Recorded data
-=-=-=-=-
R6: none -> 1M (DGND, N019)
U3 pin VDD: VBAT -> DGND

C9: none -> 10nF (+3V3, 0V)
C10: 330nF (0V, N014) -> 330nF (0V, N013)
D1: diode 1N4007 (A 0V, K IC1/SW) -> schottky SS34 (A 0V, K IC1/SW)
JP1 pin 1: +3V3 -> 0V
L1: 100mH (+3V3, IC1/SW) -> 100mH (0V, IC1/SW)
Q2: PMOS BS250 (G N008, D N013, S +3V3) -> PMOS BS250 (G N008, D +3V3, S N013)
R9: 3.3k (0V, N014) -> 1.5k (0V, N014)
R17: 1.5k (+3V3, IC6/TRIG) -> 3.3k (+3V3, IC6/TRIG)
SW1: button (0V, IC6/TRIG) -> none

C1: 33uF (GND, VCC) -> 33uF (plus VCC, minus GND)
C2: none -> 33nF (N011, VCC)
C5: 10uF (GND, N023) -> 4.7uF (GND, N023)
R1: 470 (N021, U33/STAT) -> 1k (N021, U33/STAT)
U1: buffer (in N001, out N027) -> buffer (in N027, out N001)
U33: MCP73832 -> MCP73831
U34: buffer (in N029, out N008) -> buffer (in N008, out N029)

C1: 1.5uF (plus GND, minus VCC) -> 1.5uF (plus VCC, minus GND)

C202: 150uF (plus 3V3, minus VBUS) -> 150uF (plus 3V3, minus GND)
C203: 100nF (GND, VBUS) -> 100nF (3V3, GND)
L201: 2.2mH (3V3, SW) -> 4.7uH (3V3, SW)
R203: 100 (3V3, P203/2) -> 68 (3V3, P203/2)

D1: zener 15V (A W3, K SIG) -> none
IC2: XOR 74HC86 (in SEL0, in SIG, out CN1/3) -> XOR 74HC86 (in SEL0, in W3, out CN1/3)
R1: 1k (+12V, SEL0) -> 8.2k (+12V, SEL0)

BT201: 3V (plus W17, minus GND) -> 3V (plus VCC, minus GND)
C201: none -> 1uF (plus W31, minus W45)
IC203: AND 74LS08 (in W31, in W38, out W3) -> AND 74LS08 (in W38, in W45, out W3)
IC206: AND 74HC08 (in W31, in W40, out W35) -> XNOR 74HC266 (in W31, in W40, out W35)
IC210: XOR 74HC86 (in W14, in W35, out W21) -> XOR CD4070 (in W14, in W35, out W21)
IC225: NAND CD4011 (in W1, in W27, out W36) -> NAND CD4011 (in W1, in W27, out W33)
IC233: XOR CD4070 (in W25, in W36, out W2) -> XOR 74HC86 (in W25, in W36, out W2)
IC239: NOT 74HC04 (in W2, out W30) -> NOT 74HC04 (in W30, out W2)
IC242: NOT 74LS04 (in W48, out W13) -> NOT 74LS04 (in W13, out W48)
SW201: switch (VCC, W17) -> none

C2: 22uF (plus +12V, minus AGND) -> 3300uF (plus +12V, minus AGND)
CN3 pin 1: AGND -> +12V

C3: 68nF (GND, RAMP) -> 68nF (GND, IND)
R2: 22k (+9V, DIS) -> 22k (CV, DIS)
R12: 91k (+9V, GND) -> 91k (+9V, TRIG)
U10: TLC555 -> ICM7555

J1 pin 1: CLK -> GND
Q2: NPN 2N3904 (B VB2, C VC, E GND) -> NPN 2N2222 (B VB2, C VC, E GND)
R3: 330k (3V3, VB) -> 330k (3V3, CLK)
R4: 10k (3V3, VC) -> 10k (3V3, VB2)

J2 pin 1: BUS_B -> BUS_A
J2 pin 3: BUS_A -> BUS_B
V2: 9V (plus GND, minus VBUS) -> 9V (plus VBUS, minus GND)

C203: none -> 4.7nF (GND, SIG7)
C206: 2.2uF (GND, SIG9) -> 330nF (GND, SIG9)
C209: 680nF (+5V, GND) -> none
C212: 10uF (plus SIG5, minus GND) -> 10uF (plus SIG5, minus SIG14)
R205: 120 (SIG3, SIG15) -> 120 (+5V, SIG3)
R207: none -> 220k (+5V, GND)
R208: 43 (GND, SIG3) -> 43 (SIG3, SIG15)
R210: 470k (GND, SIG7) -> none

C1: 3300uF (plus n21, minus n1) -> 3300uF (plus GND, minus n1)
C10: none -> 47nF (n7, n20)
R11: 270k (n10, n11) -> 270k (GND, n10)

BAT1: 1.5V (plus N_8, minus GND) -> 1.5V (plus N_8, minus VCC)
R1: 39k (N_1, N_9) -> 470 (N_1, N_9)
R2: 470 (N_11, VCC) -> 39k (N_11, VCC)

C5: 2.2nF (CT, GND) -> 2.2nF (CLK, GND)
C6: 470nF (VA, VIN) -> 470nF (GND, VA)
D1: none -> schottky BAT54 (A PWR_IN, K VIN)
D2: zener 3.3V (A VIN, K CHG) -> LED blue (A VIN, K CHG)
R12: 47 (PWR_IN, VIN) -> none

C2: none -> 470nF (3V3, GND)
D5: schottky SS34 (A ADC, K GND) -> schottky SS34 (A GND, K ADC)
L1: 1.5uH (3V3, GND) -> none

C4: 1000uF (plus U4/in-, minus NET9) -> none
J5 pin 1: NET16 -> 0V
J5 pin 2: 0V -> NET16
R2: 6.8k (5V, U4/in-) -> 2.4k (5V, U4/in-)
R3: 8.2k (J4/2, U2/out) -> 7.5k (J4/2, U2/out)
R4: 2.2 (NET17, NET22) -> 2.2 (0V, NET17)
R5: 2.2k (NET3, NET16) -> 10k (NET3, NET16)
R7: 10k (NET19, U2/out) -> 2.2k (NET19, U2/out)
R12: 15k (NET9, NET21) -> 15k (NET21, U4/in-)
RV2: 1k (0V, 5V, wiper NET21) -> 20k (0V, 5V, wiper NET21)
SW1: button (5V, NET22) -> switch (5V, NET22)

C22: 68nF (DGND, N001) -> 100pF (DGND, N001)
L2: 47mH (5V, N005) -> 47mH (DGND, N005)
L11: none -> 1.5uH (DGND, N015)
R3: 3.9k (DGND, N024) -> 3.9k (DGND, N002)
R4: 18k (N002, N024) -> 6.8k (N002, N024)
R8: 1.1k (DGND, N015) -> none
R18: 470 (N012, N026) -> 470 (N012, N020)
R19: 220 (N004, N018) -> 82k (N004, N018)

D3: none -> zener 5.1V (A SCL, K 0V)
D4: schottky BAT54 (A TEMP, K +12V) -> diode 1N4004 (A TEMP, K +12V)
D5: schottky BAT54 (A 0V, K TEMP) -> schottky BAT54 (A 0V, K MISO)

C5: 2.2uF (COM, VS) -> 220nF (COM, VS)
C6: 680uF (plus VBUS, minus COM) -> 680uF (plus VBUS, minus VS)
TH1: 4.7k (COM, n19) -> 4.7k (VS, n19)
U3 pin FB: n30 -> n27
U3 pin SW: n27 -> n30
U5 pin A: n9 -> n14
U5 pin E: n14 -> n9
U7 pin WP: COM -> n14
-=-=-=-=-
= Problem to work on =
Copy out each line of the data above, exactly, if it lies between the line holding "R207: none -> 220k (+5V, GND)" and the line holding "R3: 8.2k (J4/2, U2/out)", inclusive; copy no other line.

= Answer to this task =
R207: none -> 220k (+5V, GND)
R208: 43 (GND, SIG3) -> 43 (SIG3, SIG15)
R210: 470k (GND, SIG7) -> none

C1: 3300uF (plus n21, minus n1) -> 3300uF (plus GND, minus n1)
C10: none -> 47nF (n7, n20)
R11: 270k (n10, n11) -> 270k (GND, n10)

BAT1: 1.5V (plus N_8, minus GND) -> 1.5V (plus N_8, minus VCC)
R1: 39k (N_1, N_9) -> 470 (N_1, N_9)
R2: 470 (N_11, VCC) -> 39k (N_11, VCC)

C5: 2.2nF (CT, GND) -> 2.2nF (CLK, GND)
C6: 470nF (VA, VIN) -> 470nF (GND, VA)
D1: none -> schottky BAT54 (A PWR_IN, K VIN)
D2: zener 3.3V (A VIN, K CHG) -> LED blue (A VIN, K CHG)
R12: 47 (PWR_IN, VIN) -> none

C2: none -> 470nF (3V3, GND)
D5: schottky SS34 (A ADC, K GND) -> schottky SS34 (A GND, K ADC)
L1: 1.5uH (3V3, GND) -> none

C4: 1000uF (plus U4/in-, minus NET9) -> none
J5 pin 1: NET16 -> 0V
J5 pin 2: 0V -> NET16
R2: 6.8k (5V, U4/in-) -> 2.4k (5V, U4/in-)
R3: 8.2k (J4/2, U2/out) -> 7.5k (J4/2, U2/out)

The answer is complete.